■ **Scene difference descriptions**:

★ ★ ★ ★ ★ ★ ★

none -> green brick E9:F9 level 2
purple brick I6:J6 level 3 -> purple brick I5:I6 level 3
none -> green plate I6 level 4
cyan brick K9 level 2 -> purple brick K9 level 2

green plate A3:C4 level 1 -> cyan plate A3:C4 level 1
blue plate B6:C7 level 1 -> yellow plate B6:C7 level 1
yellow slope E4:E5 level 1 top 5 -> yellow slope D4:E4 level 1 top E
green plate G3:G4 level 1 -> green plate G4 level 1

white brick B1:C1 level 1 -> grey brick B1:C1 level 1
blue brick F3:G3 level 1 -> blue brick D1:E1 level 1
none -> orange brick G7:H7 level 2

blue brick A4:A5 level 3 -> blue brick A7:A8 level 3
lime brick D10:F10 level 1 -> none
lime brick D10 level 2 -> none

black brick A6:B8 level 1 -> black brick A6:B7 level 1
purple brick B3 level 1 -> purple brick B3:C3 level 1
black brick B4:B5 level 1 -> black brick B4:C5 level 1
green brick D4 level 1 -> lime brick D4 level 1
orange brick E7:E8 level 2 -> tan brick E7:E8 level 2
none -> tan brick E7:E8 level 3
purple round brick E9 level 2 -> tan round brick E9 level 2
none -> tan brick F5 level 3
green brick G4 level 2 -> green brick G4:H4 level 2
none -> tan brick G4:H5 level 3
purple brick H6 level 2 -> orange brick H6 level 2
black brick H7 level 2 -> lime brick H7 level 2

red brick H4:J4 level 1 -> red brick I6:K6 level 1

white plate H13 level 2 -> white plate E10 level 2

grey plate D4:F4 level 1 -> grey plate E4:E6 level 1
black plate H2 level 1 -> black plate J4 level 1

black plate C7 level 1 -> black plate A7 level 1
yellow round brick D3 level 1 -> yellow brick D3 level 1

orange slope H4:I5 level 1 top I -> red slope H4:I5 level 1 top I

★ ★ ★ ★ ★ ★ ★

■ **Problem to solve**: Wherever a line in the data above holds "lime", copy that line.

■ **Finished exercise**:
lime brick D10:F10 level 1 -> none
lime brick D10 level 2 -> none
green brick D4 level 1 -> lime brick D4 level 1
black brick H7 level 2 -> lime brick H7 level 2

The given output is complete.